**WHAT YOU WILL DO**
Copies of all lines containing the string "spoon" are needed from the data below.

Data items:
══════════

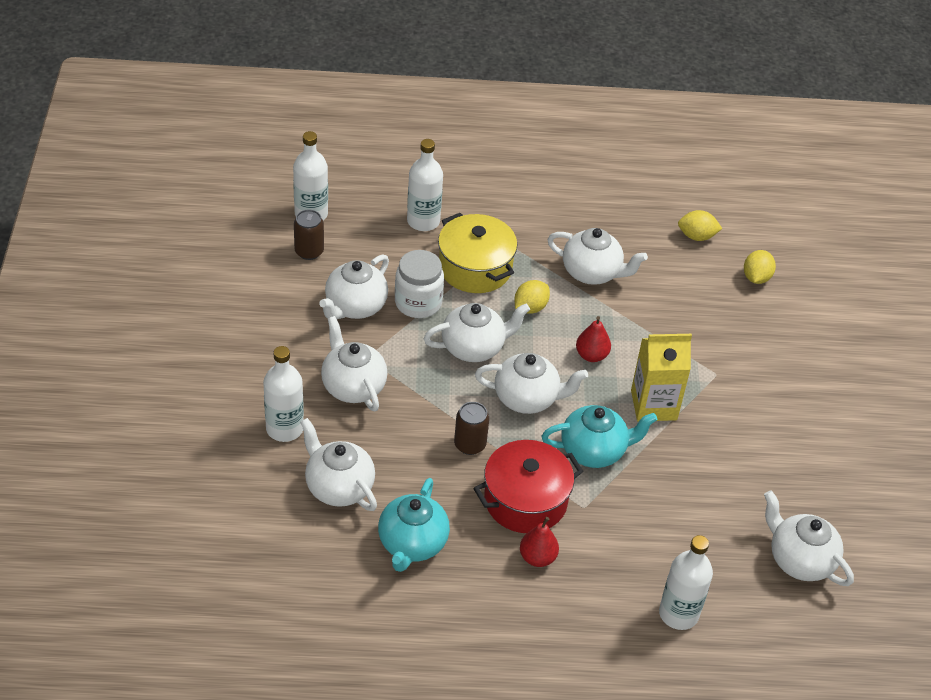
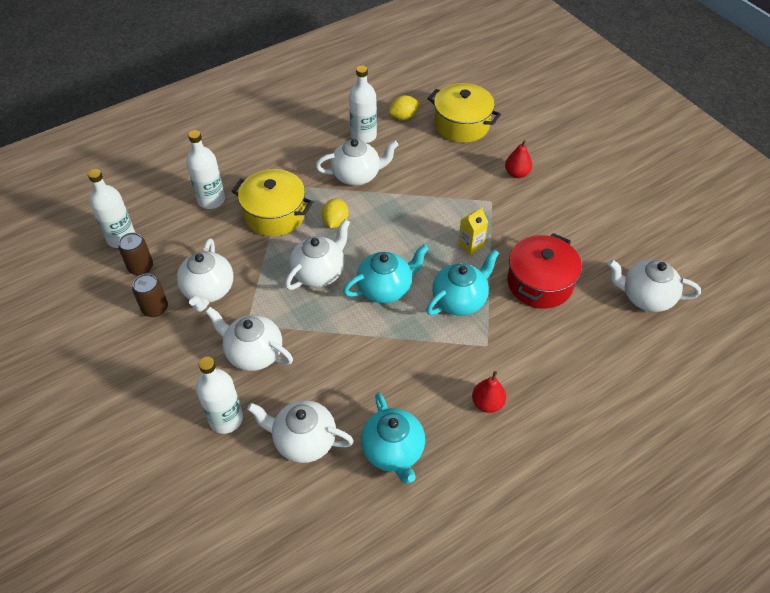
camera: 30 degrees left, 5 degrees up
(418, 303) = (253, 262): white jar -> none
(470, 444) = (373, 347): brown can -> brown can (155, 308)
(525, 500) = (444, 365): red pot -> red pot (539, 283)
(527, 398) = (385, 288): white teapot -> turquoise teapot
(591, 355) = (403, 233): red pear -> red pear (517, 173)
(653, 405) = (471, 245): yellow carton -> yellow carton, size x0.57
(678, 614) = (609, 384): white bottle -> white bottle (363, 136)
(756, 277) = (462, 124): yellow lemon -> yellow pot

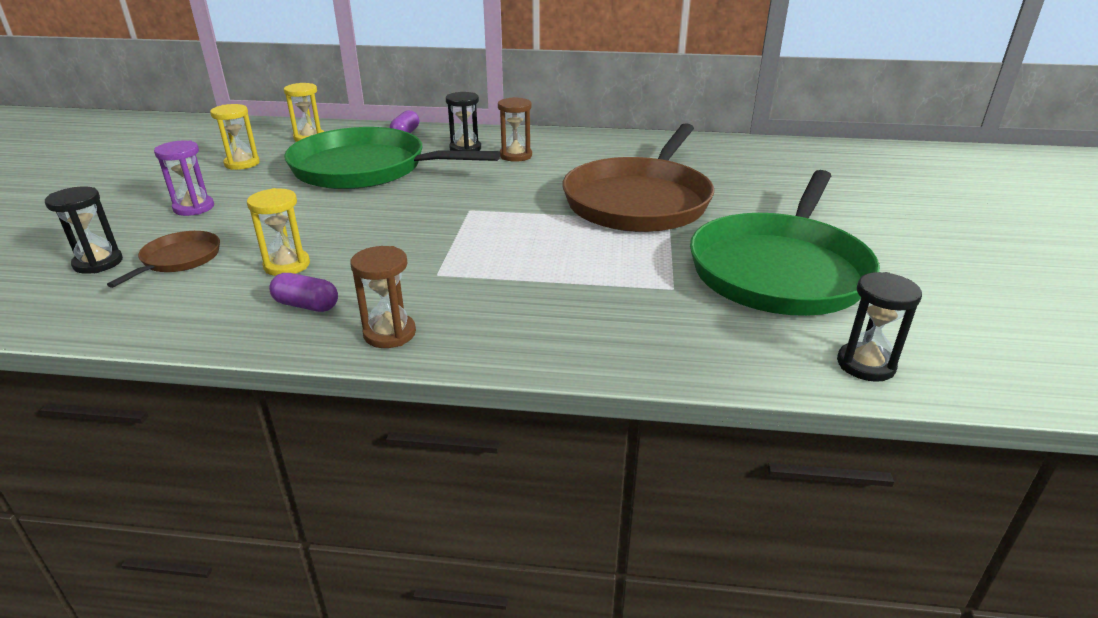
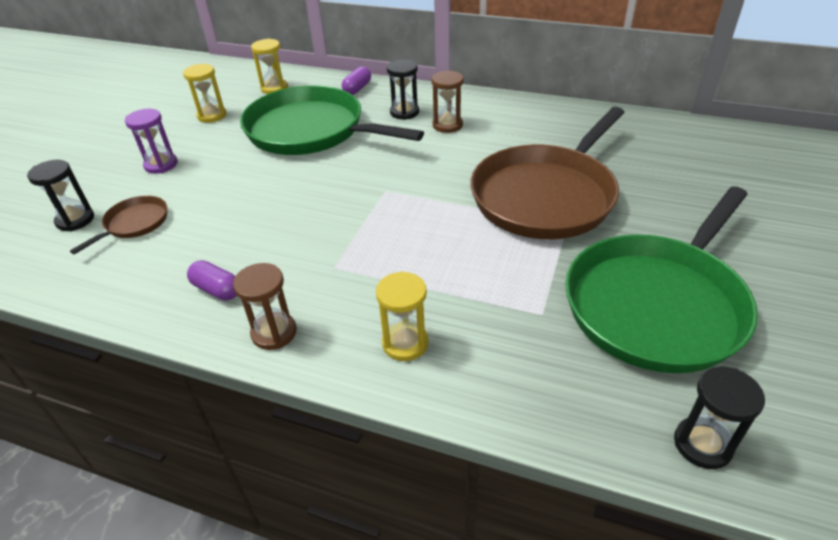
camera: 15 degrees right, 10 degrees up
(287, 265) = (214, 241): yellow hourglass -> yellow hourglass (405, 343)

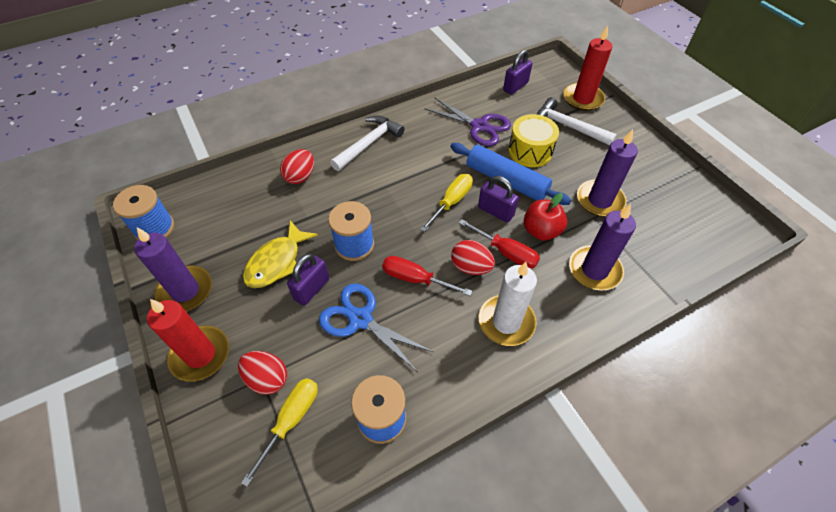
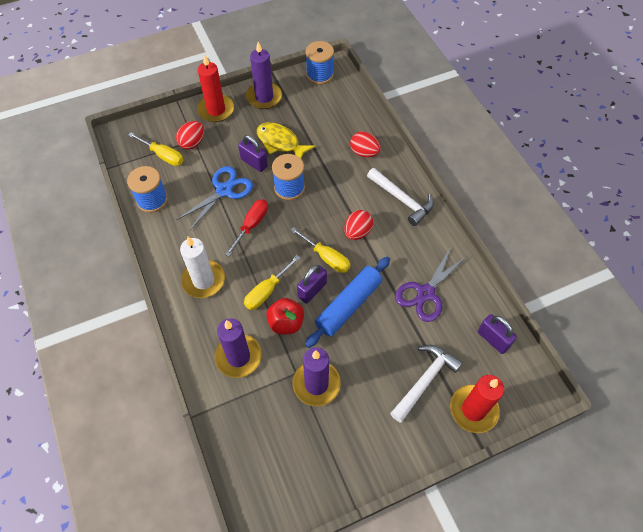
camera: 95 degrees right, 5 degrees up
(471, 267) = (256, 263): red egg -> red egg (357, 232)
(505, 252) = (267, 291): red screwdriver -> yellow screwdriver
(530, 151) = (387, 334): yellow drum -> none

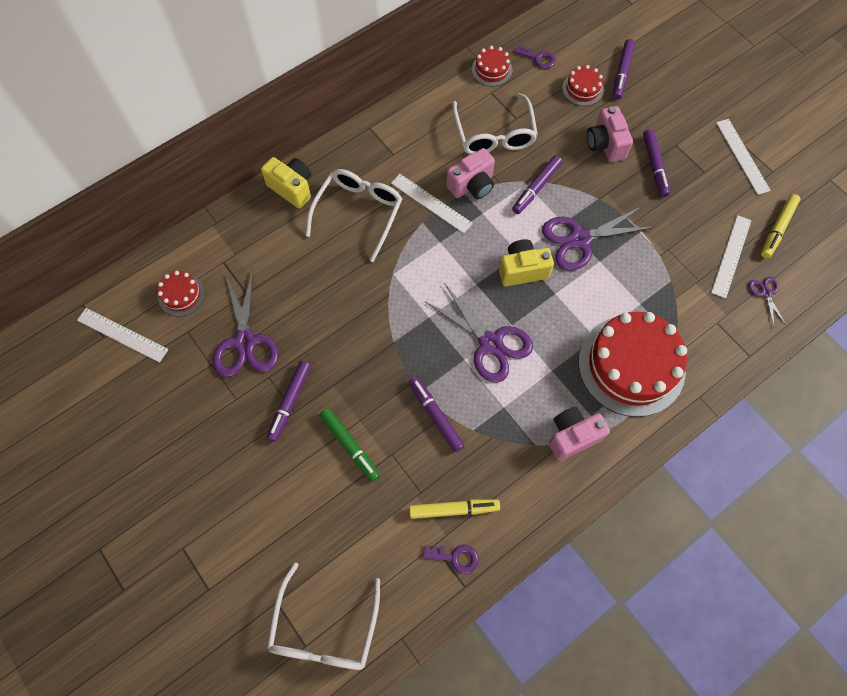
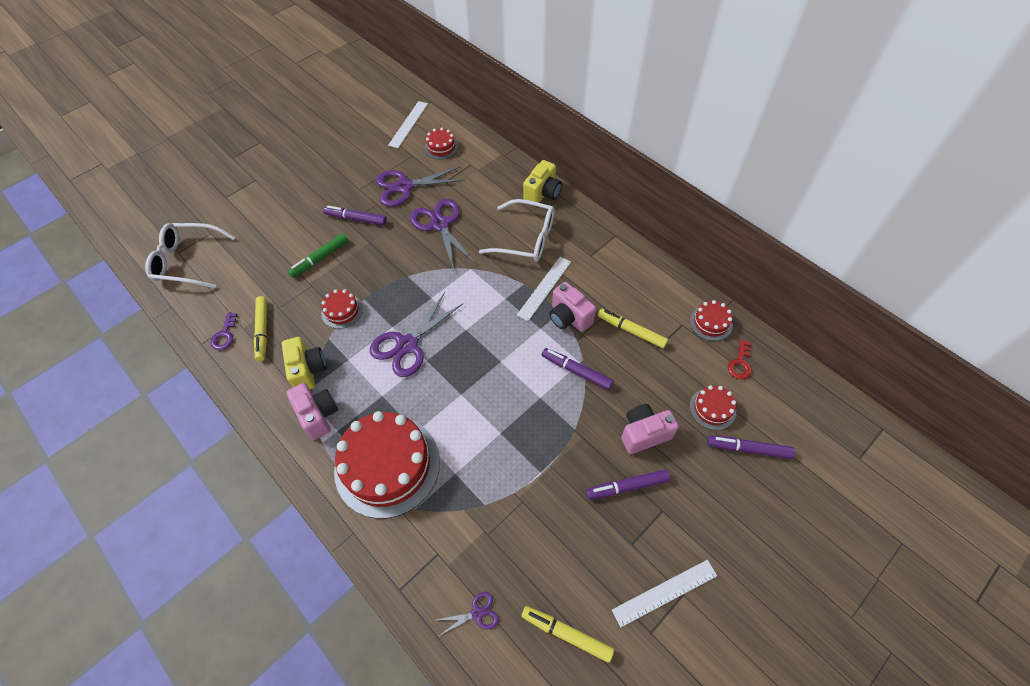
camera: 85 degrees right, 10 degrees down
(435, 416) = (342, 311): purple marker -> red cake
(494, 135) = (631, 331): white glasses -> yellow marker
(522, 270) = (483, 365): yellow camera -> yellow camera (308, 370)
(538, 58) = (740, 363): purple key -> red key
(580, 239) = (523, 413): purple scissors -> purple scissors (440, 224)
(731, 256) = (522, 573): white ruler -> none

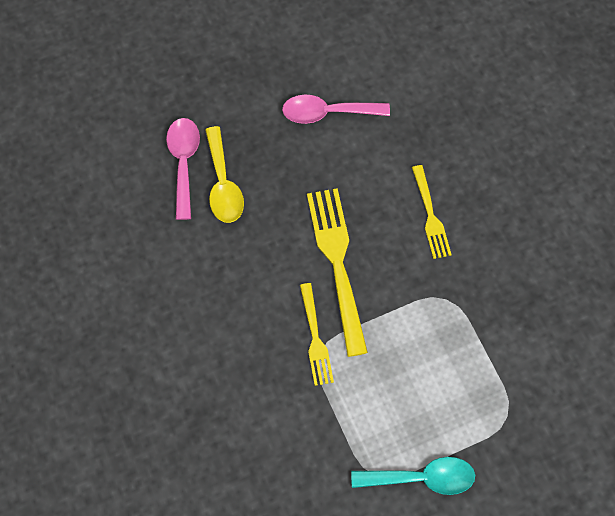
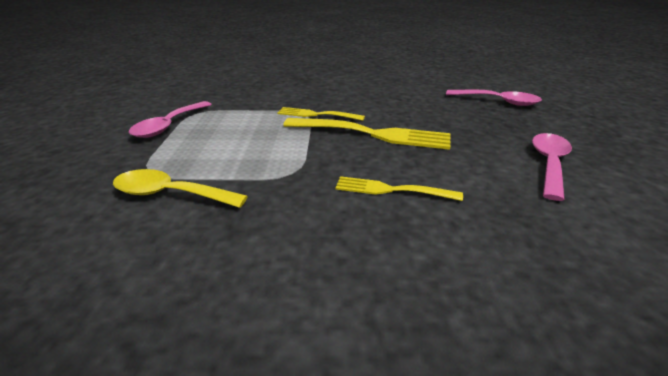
camera: 115 degrees right, 35 degrees down
(223, 184) = (473, 110): yellow spoon -> yellow spoon (171, 194)
(421, 478) = (169, 125): turquoise spoon -> pink spoon

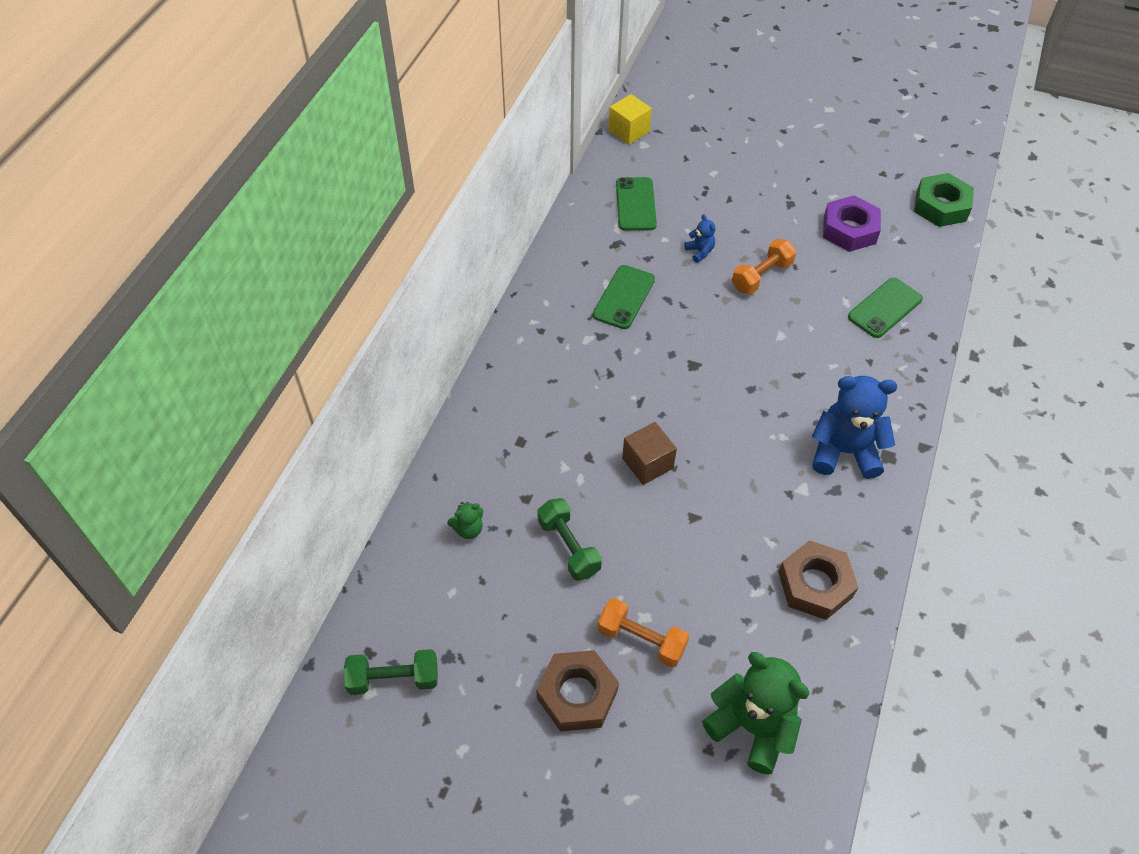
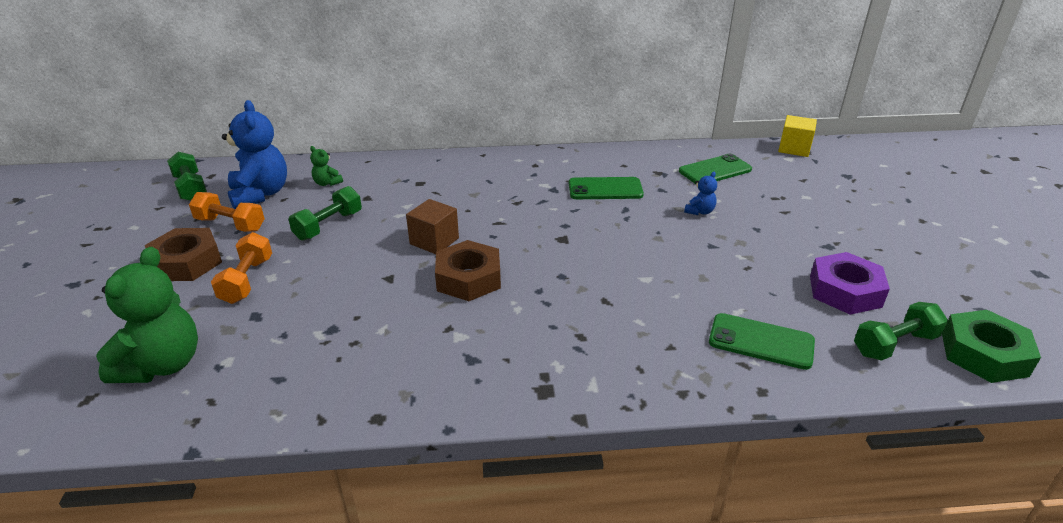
camera: 65 degrees right, 20 degrees down
(761, 276) = (710, 250): orange dumbbell -> orange dumbbell (230, 224)
(815, 584) = (341, 371): brown nut -> brown nut (468, 278)
(844, 451) = (527, 354): blue teddy bear -> blue teddy bear (260, 194)
(915, 242) = (894, 344): none -> green dumbbell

══════════

**ANSWER AREA**
(223, 184) = (473, 110): yellow spoon -> yellow spoon (171, 194)
(421, 478) = (169, 125): turquoise spoon -> pink spoon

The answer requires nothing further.